# YOUR OBJECTIVE
Reproduce every one of the rows below verbatim, leaving the pictures out of your answer.

# TASK MATERIAL
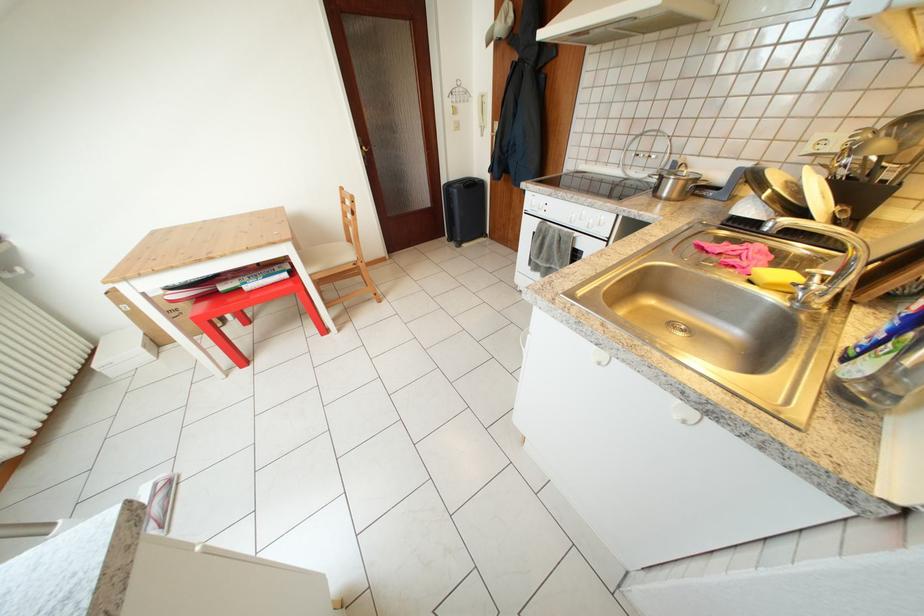
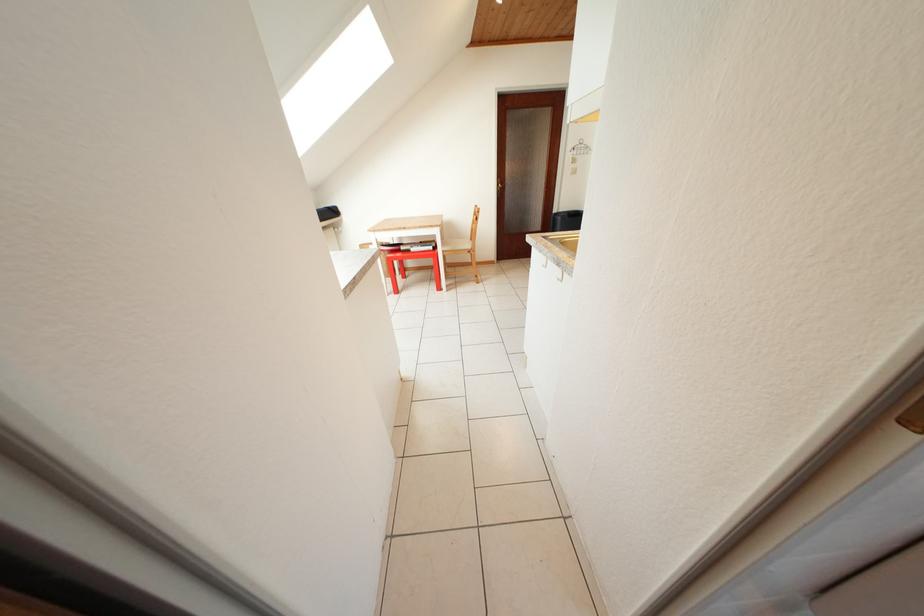
The point at (322, 275) is marked in the first image. Where is the corresponding point in the second image?

(454, 254)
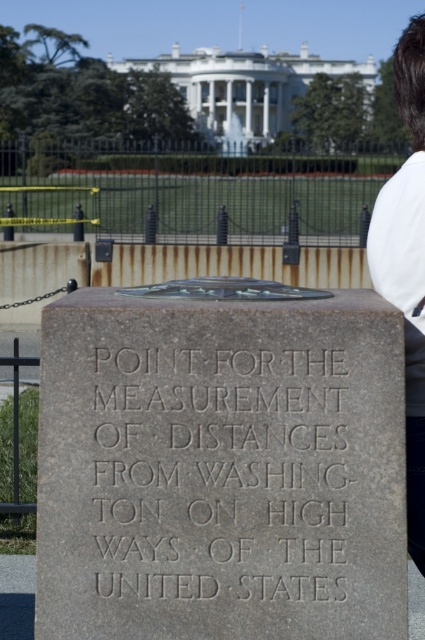
Question: Among these objects, which one is nearest to the camera?

Choices:
 (A) white fabric shirt at upper right
 (B) gray stone engraving at center

Answer: (A)

Question: Is gray stone engraving at center wider than white fabric shirt at upper right?

Choices:
 (A) yes
 (B) no

Answer: (A)

Question: Can you confirm if gray stone engraving at center is smaller than white fabric shirt at upper right?

Choices:
 (A) no
 (B) yes

Answer: (B)

Question: Considering the relative positions of gray stone engraving at center and white fabric shirt at upper right in the image provided, where is gray stone engraving at center located with respect to white fabric shirt at upper right?

Choices:
 (A) above
 (B) below

Answer: (B)

Question: Among these points, which one is nearest to the camera?

Choices:
 (A) (138, 544)
 (B) (382, 275)

Answer: (A)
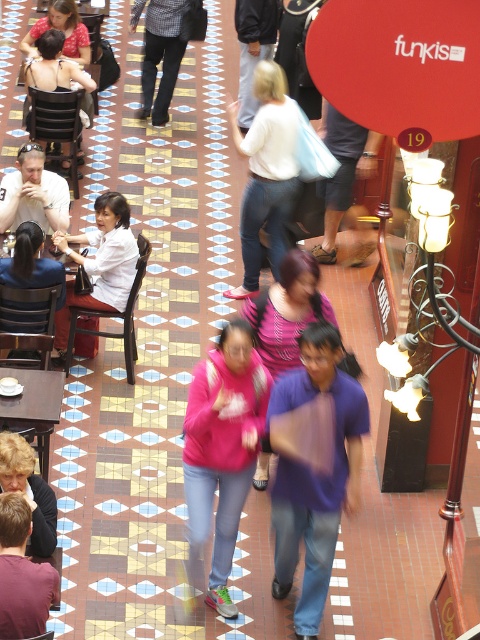
You are a customer at the mall and want to sit down. You see a brown leather jacket at lower left and a matte black chair at upper left. Which object is wider?

The matte black chair at upper left is wider than the brown leather jacket at lower left.

You are a photographer standing in the shopping mall scene. You want to take a photo of the white matte shirt at center and the matte black chair at upper left. Which object will appear closer to the camera in the photo?

The white matte shirt at center appears closer to the camera in the photo because it is positioned in front of the matte black chair at upper left.

You are standing in the shopping mall and see the brown leather jacket at lower left and the checkered fabric pants at upper center. Which of these two items is positioned lower in the image?

The brown leather jacket at lower left is positioned lower than the checkered fabric pants at upper center.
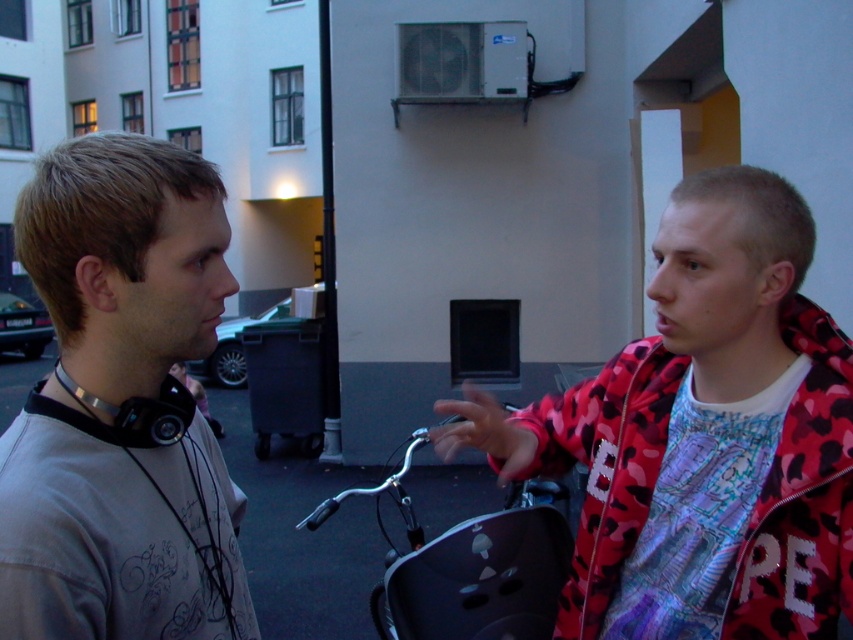
You are standing in front of the building with two points marked on it. The points are labeled as point 1 and point 2. You want to know which point is closer to you. The points are located at coordinates point 1 at (10,616) and point 2 at (587,612). Which point is closer to you?

Point 1 at (10,616) is closer to you than point 2 at (587,612).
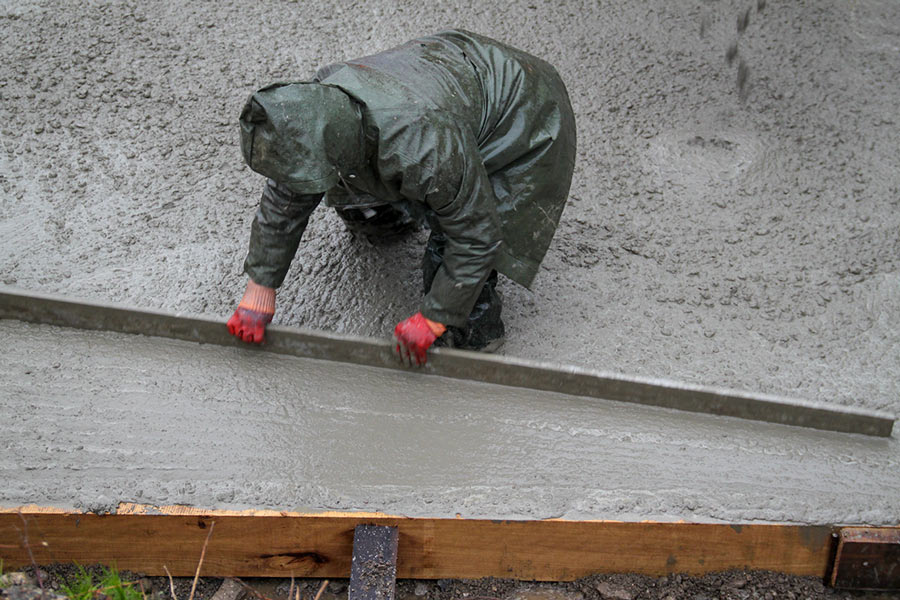
This screenshot has height=600, width=900. Find the location of `beam`. beam is located at coordinates (363, 549).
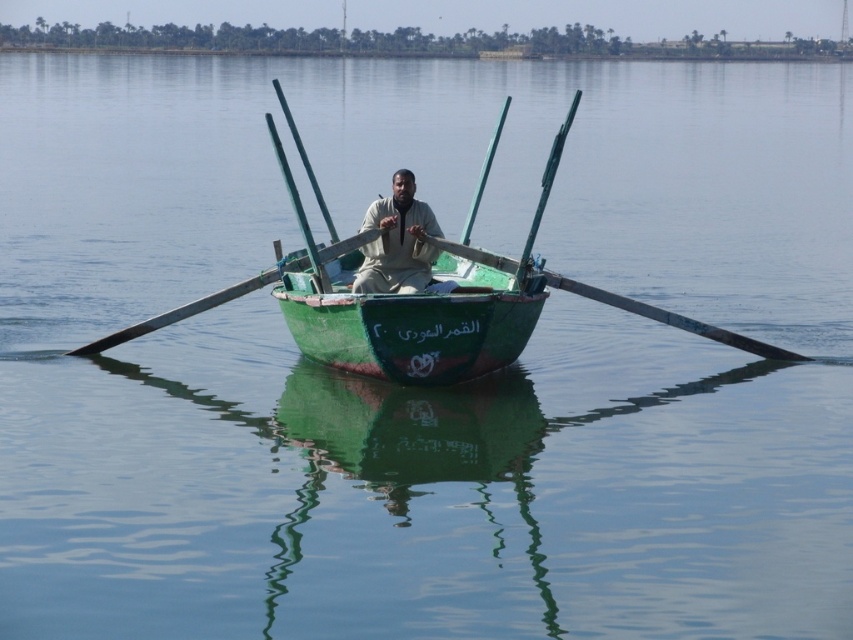
You are standing on the dock and see the green wood paddle at center and the green wooden paddle at center in the boat. Which paddle is closer to you?

Both paddles are the same paddle. The names are just different ways to refer to the same object. There is no difference in their distance from you.

You are a tourist on a boat and need to choose between the green wood paddle at center and the green wooden paddle at center. Which paddle is shorter in height?

The green wood paddle at center is shorter in height compared to the green wooden paddle at center.

You are standing on the dock and see the green matte canoe at center and the light brown fabric shirt at center in the water. Which object is located to the right of the other?

The green matte canoe at center is positioned on the right side of light brown fabric shirt at center, so the green matte canoe at center is to the right of the light brown fabric shirt at center.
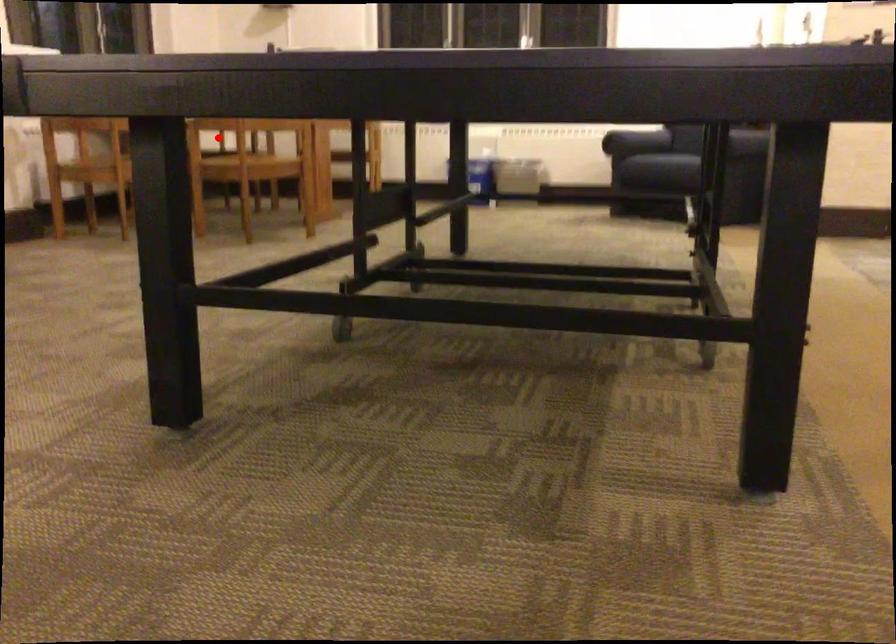
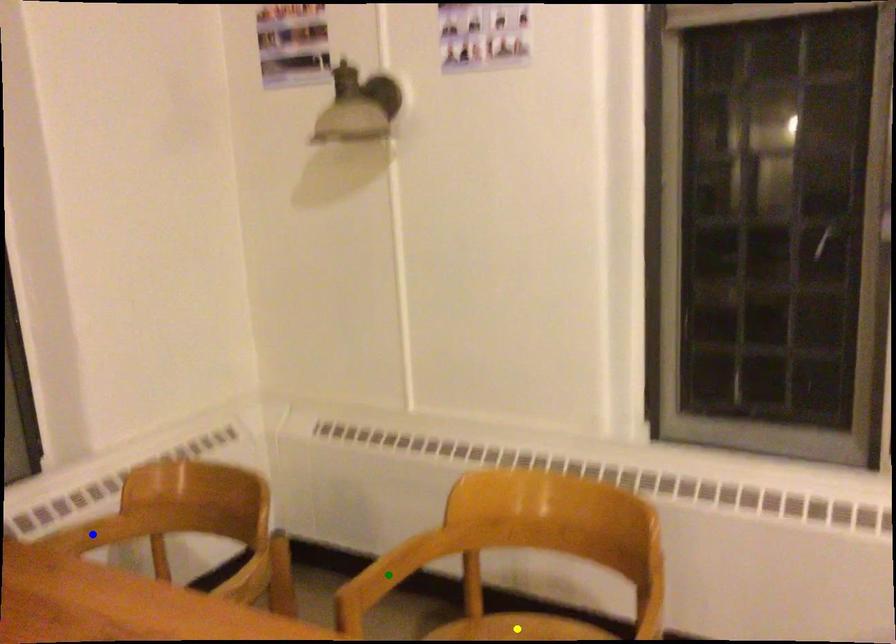
Question: I am providing you with two images of the same scene from different viewpoints. A red point is marked on the first image. You are given multiple points on the second image. Which spot in image 2 lines up with the point in image 1?

Choices:
 (A) green point
 (B) blue point
 (C) yellow point

Answer: (B)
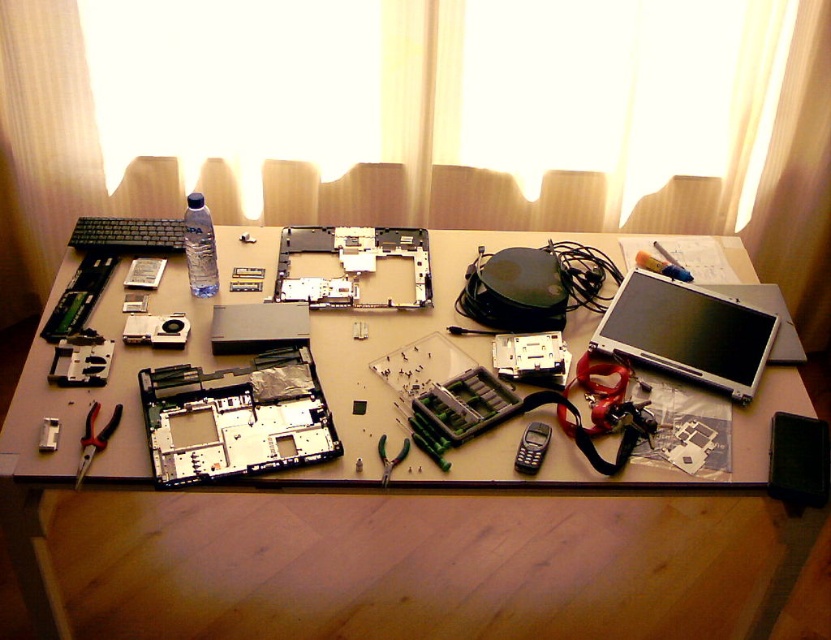
Does matte plastic motherboard at center have a smaller size compared to metallic silver pliers at lower left?

No, matte plastic motherboard at center is not smaller than metallic silver pliers at lower left.

Which is in front, point (364, 305) or point (87, 419)?

Point (87, 419) is more forward.

This screenshot has height=640, width=831. I want to click on matte plastic motherboard at center, so click(352, 264).

Which is above, matte plastic motherboard at center or black plastic phone at center?

matte plastic motherboard at center is above.

Does matte plastic motherboard at center have a smaller size compared to black plastic phone at center?

No.

Does point (288, 276) come in front of point (530, 461)?

That is False.

The image size is (831, 640). Identify the location of matte plastic motherboard at center. (352, 264).

What do you see at coordinates (687, 333) in the screenshot?
I see `satin silver laptop at center` at bounding box center [687, 333].

Between satin silver laptop at center and matte plastic motherboard at center, which one has less height?

matte plastic motherboard at center

Identify the location of satin silver laptop at center. (687, 333).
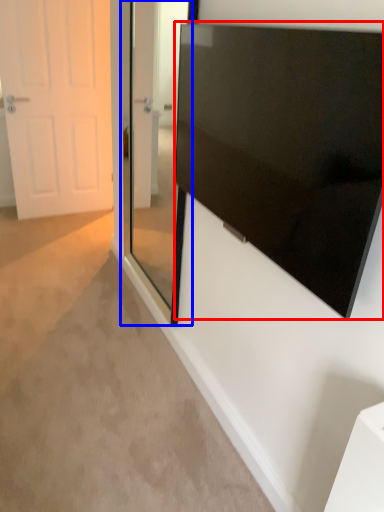
Question: Among these objects, which one is nearest to the camera, screen (highlighted by a red box) or glass door (highlighted by a blue box)?

Choices:
 (A) screen
 (B) glass door

Answer: (A)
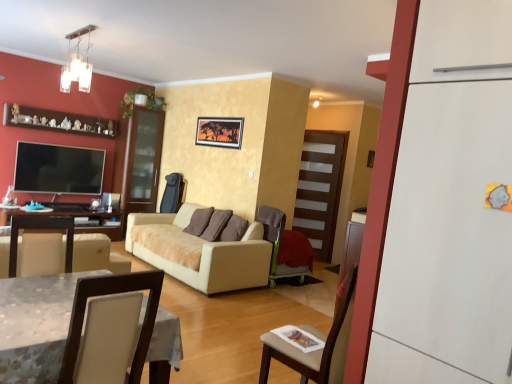
Question: Does brown wooden shelf at upper left appear on the left side of velvet brown armchair at center, marked as the 2th chair in a front-to-back arrangement?

Choices:
 (A) no
 (B) yes

Answer: (B)

Question: Is brown wooden shelf at upper left wider than velvet brown armchair at center, marked as the 2th chair in a front-to-back arrangement?

Choices:
 (A) yes
 (B) no

Answer: (B)

Question: Is brown wooden shelf at upper left further to the viewer compared to velvet brown armchair at center, marked as the 2th chair in a front-to-back arrangement?

Choices:
 (A) no
 (B) yes

Answer: (B)

Question: From a real-world perspective, is brown wooden shelf at upper left positioned under velvet brown armchair at center, positioned as the 1th chair in right-to-left order, based on gravity?

Choices:
 (A) yes
 (B) no

Answer: (B)

Question: Considering the relative positions of brown wooden shelf at upper left and velvet brown armchair at center, arranged as the 2th chair when viewed from the left, in the image provided, is brown wooden shelf at upper left to the right of velvet brown armchair at center, arranged as the 2th chair when viewed from the left, from the viewer's perspective?

Choices:
 (A) no
 (B) yes

Answer: (A)

Question: Does brown wooden shelf at upper left have a smaller size compared to velvet brown armchair at center, the first chair positioned from the back?

Choices:
 (A) yes
 (B) no

Answer: (A)

Question: From a real-world perspective, is white leather chair at lower left, which ranks as the 1th chair in front-to-back order, on top of brown wooden shelf at upper left?

Choices:
 (A) no
 (B) yes

Answer: (A)

Question: Is white leather chair at lower left, arranged as the second chair when viewed from the back, positioned with its back to brown wooden shelf at upper left?

Choices:
 (A) yes
 (B) no

Answer: (B)

Question: Is white leather chair at lower left, which ranks as the 1th chair in front-to-back order, shorter than brown wooden shelf at upper left?

Choices:
 (A) no
 (B) yes

Answer: (A)

Question: Considering the relative positions of white leather chair at lower left, arranged as the second chair when viewed from the back, and brown wooden shelf at upper left in the image provided, is white leather chair at lower left, arranged as the second chair when viewed from the back, to the left of brown wooden shelf at upper left from the viewer's perspective?

Choices:
 (A) no
 (B) yes

Answer: (A)

Question: From a real-world perspective, does white leather chair at lower left, placed as the second chair when sorted from right to left, sit lower than brown wooden shelf at upper left?

Choices:
 (A) no
 (B) yes

Answer: (B)

Question: Does white leather chair at lower left, arranged as the second chair when viewed from the back, come in front of brown wooden shelf at upper left?

Choices:
 (A) yes
 (B) no

Answer: (A)

Question: Considering the relative positions of velvet brown armchair at center, marked as the 2th chair in a front-to-back arrangement, and flat screen tv at left in the image provided, is velvet brown armchair at center, marked as the 2th chair in a front-to-back arrangement, to the left of flat screen tv at left from the viewer's perspective?

Choices:
 (A) no
 (B) yes

Answer: (A)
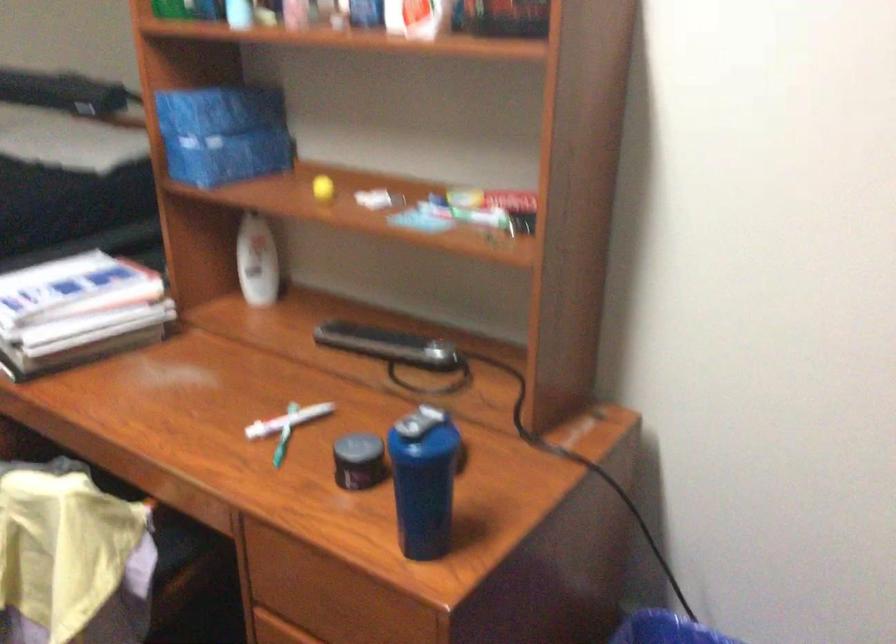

# FINISHED TASK
The point at (322, 275) is marked in the first image. Where is the corresponding point in the second image?

(454, 254)
Question: Among these objects, which one is nearest to the camera?

Choices:
 (A) white fabric shirt at upper right
 (B) gray stone engraving at center

Answer: (A)

Question: Is gray stone engraving at center wider than white fabric shirt at upper right?

Choices:
 (A) yes
 (B) no

Answer: (A)

Question: Can you confirm if gray stone engraving at center is smaller than white fabric shirt at upper right?

Choices:
 (A) no
 (B) yes

Answer: (B)

Question: Considering the relative positions of gray stone engraving at center and white fabric shirt at upper right in the image provided, where is gray stone engraving at center located with respect to white fabric shirt at upper right?

Choices:
 (A) above
 (B) below

Answer: (B)

Question: Among these points, which one is nearest to the camera?

Choices:
 (A) (138, 544)
 (B) (382, 275)

Answer: (A)
You are a customer at the mall and want to sit down. You see a brown leather jacket at lower left and a matte black chair at upper left. Which object is wider?

The matte black chair at upper left is wider than the brown leather jacket at lower left.

You are a photographer standing in the shopping mall scene. You want to take a photo of the white matte shirt at center and the matte black chair at upper left. Which object will appear closer to the camera in the photo?

The white matte shirt at center appears closer to the camera in the photo because it is positioned in front of the matte black chair at upper left.

You are standing in the shopping mall and see the brown leather jacket at lower left and the checkered fabric pants at upper center. Which of these two items is positioned lower in the image?

The brown leather jacket at lower left is positioned lower than the checkered fabric pants at upper center.
You are standing in front of the building with two points marked on it. The points are labeled as point 1 and point 2. You want to know which point is closer to you. The points are located at coordinates point 1 at (10,616) and point 2 at (587,612). Which point is closer to you?

Point 1 at (10,616) is closer to you than point 2 at (587,612).
This screenshot has height=600, width=900. Find the location of `beam`. beam is located at coordinates (363, 549).
You are standing on the dock and see the green wood paddle at center and the green wooden paddle at center in the boat. Which paddle is closer to you?

Both paddles are the same paddle. The names are just different ways to refer to the same object. There is no difference in their distance from you.

You are a tourist on a boat and need to choose between the green wood paddle at center and the green wooden paddle at center. Which paddle is shorter in height?

The green wood paddle at center is shorter in height compared to the green wooden paddle at center.

You are standing on the dock and see the green matte canoe at center and the light brown fabric shirt at center in the water. Which object is located to the right of the other?

The green matte canoe at center is positioned on the right side of light brown fabric shirt at center, so the green matte canoe at center is to the right of the light brown fabric shirt at center.
Question: I am providing you with two images of the same scene from different viewpoints. A red point is marked on the first image. You are given multiple points on the second image. Which spot in image 2 lines up with the point in image 1?

Choices:
 (A) green point
 (B) blue point
 (C) yellow point

Answer: (B)
Does matte plastic motherboard at center have a smaller size compared to metallic silver pliers at lower left?

No, matte plastic motherboard at center is not smaller than metallic silver pliers at lower left.

Which is in front, point (364, 305) or point (87, 419)?

Point (87, 419) is more forward.

This screenshot has height=640, width=831. I want to click on matte plastic motherboard at center, so click(352, 264).

Which is above, matte plastic motherboard at center or black plastic phone at center?

matte plastic motherboard at center is above.

Does matte plastic motherboard at center have a smaller size compared to black plastic phone at center?

No.

Does point (288, 276) come in front of point (530, 461)?

That is False.

The image size is (831, 640). Identify the location of matte plastic motherboard at center. (352, 264).

What do you see at coordinates (687, 333) in the screenshot?
I see `satin silver laptop at center` at bounding box center [687, 333].

Between satin silver laptop at center and matte plastic motherboard at center, which one has less height?

matte plastic motherboard at center

Identify the location of satin silver laptop at center. (687, 333).
Question: Among these objects, which one is nearest to the camera, screen (highlighted by a red box) or glass door (highlighted by a blue box)?

Choices:
 (A) screen
 (B) glass door

Answer: (A)
Question: Does brown wooden shelf at upper left appear on the left side of velvet brown armchair at center, marked as the 2th chair in a front-to-back arrangement?

Choices:
 (A) no
 (B) yes

Answer: (B)

Question: Is brown wooden shelf at upper left wider than velvet brown armchair at center, marked as the 2th chair in a front-to-back arrangement?

Choices:
 (A) yes
 (B) no

Answer: (B)

Question: Is brown wooden shelf at upper left further to the viewer compared to velvet brown armchair at center, marked as the 2th chair in a front-to-back arrangement?

Choices:
 (A) no
 (B) yes

Answer: (B)

Question: From a real-world perspective, is brown wooden shelf at upper left positioned under velvet brown armchair at center, positioned as the 1th chair in right-to-left order, based on gravity?

Choices:
 (A) yes
 (B) no

Answer: (B)

Question: Considering the relative positions of brown wooden shelf at upper left and velvet brown armchair at center, arranged as the 2th chair when viewed from the left, in the image provided, is brown wooden shelf at upper left to the right of velvet brown armchair at center, arranged as the 2th chair when viewed from the left, from the viewer's perspective?

Choices:
 (A) no
 (B) yes

Answer: (A)

Question: Does brown wooden shelf at upper left have a smaller size compared to velvet brown armchair at center, the first chair positioned from the back?

Choices:
 (A) yes
 (B) no

Answer: (A)

Question: From a real-world perspective, is white leather chair at lower left, which ranks as the 1th chair in front-to-back order, on top of brown wooden shelf at upper left?

Choices:
 (A) no
 (B) yes

Answer: (A)

Question: Is white leather chair at lower left, arranged as the second chair when viewed from the back, positioned with its back to brown wooden shelf at upper left?

Choices:
 (A) yes
 (B) no

Answer: (B)

Question: Is white leather chair at lower left, which ranks as the 1th chair in front-to-back order, shorter than brown wooden shelf at upper left?

Choices:
 (A) no
 (B) yes

Answer: (A)

Question: Considering the relative positions of white leather chair at lower left, arranged as the second chair when viewed from the back, and brown wooden shelf at upper left in the image provided, is white leather chair at lower left, arranged as the second chair when viewed from the back, to the left of brown wooden shelf at upper left from the viewer's perspective?

Choices:
 (A) no
 (B) yes

Answer: (A)

Question: From a real-world perspective, does white leather chair at lower left, placed as the second chair when sorted from right to left, sit lower than brown wooden shelf at upper left?

Choices:
 (A) no
 (B) yes

Answer: (B)

Question: Does white leather chair at lower left, arranged as the second chair when viewed from the back, come in front of brown wooden shelf at upper left?

Choices:
 (A) yes
 (B) no

Answer: (A)

Question: Considering the relative positions of velvet brown armchair at center, marked as the 2th chair in a front-to-back arrangement, and flat screen tv at left in the image provided, is velvet brown armchair at center, marked as the 2th chair in a front-to-back arrangement, to the left of flat screen tv at left from the viewer's perspective?

Choices:
 (A) no
 (B) yes

Answer: (A)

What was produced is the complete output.